▸ EXERCISE OBJECTIVE:
Using the data that follows, state the number of lines holding the word "right", and give no other output.

▸ DATA SHOWN:
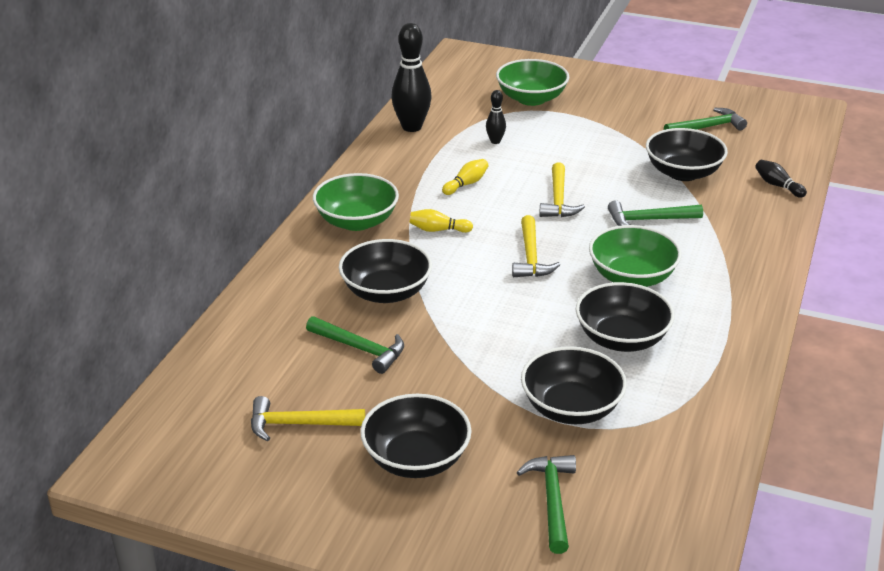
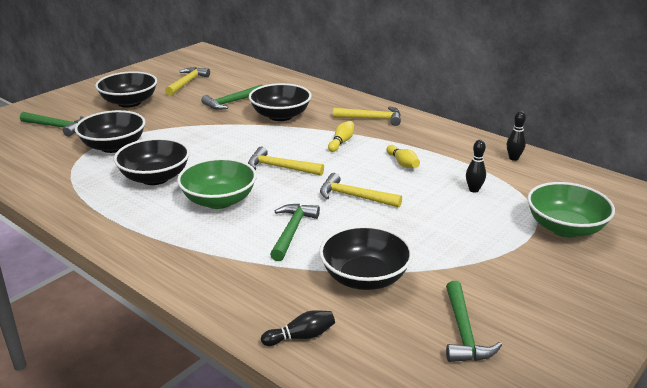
camera: 110 degrees right, 5 degrees down
(357, 221) = (371, 119): green bowl -> yellow hammer
(411, 127) = (513, 158): black bowling pin -> black bowling pin, size x0.50

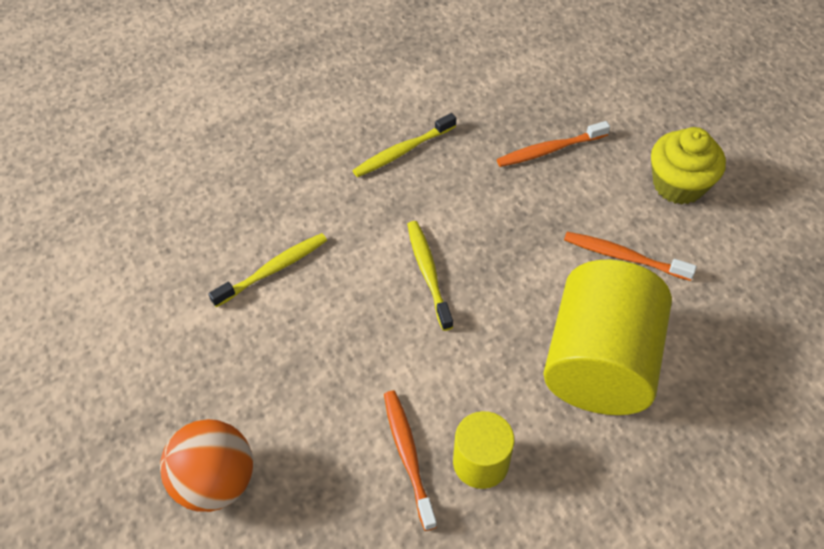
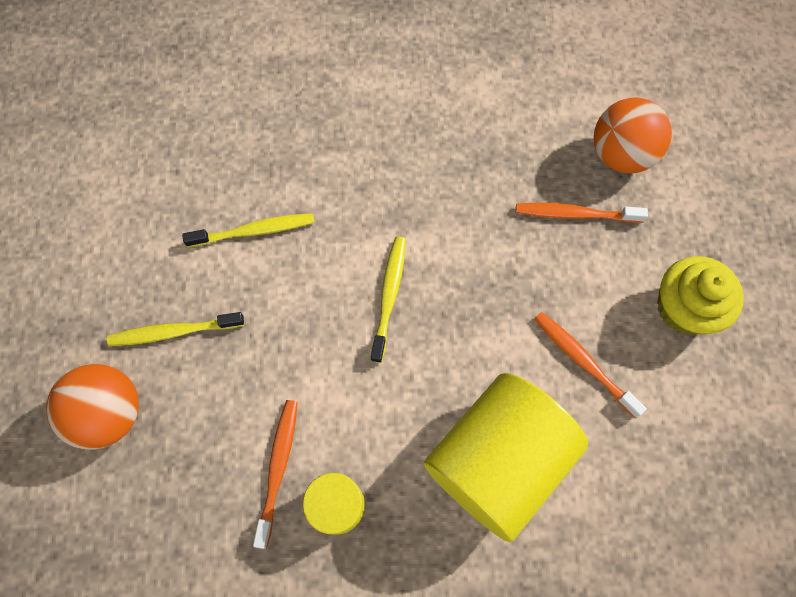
camera: 25 degrees right, 15 degrees up
(403, 151) = (432, 156): yellow toothbrush -> yellow toothbrush (174, 332)
(560, 94) = (620, 155): none -> orange ball

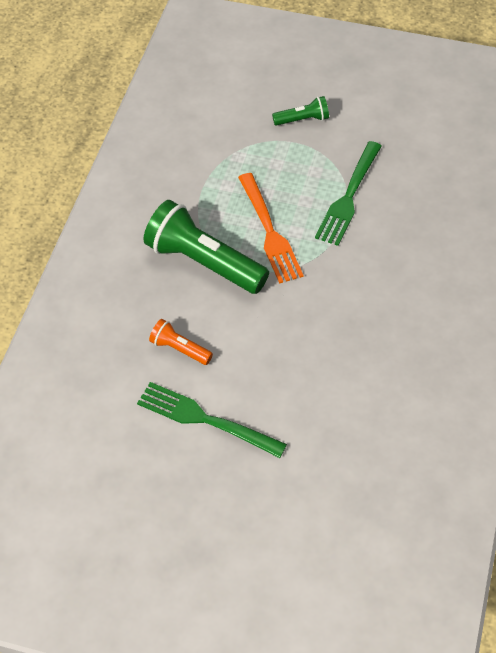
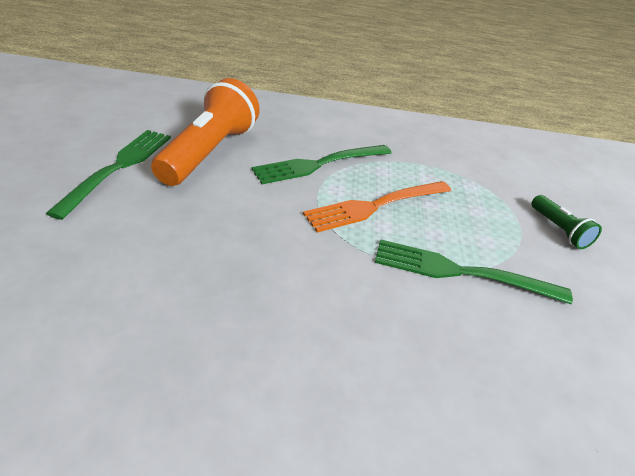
camera: 75 degrees right, 15 degrees down
(179, 349) = (209, 152): orange flashlight -> orange flashlight, size x2.08
(203, 262) = (319, 164): green flashlight -> green fork

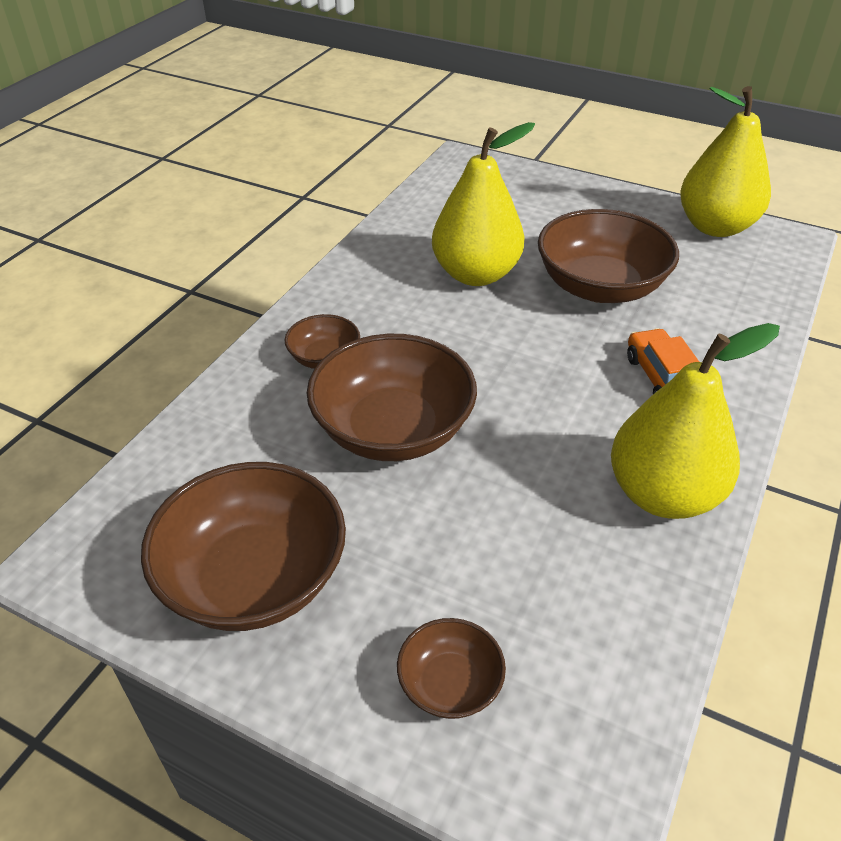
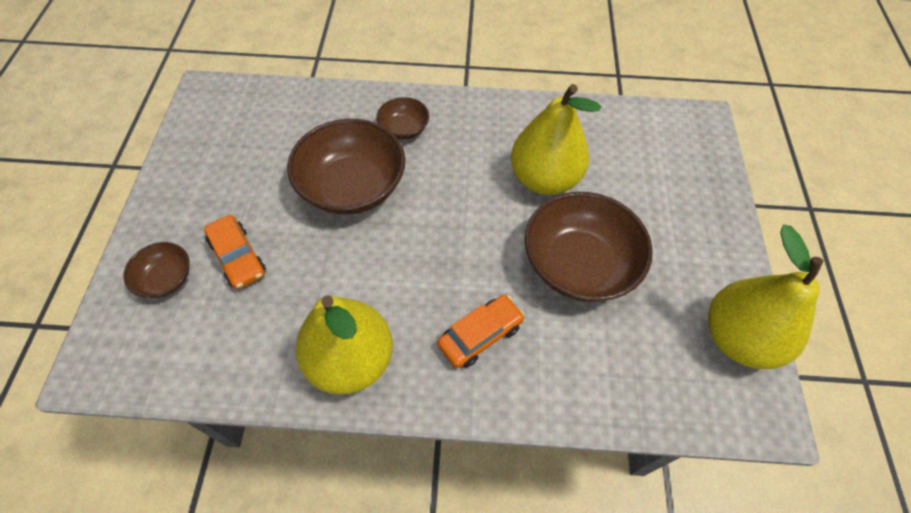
camera: 65 degrees right, 15 degrees up
(254, 577) = (215, 167): brown bowl -> none
(451, 581) = (238, 257): none -> orange car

▸ RESPONSE FOR THIS EXERCISE:
4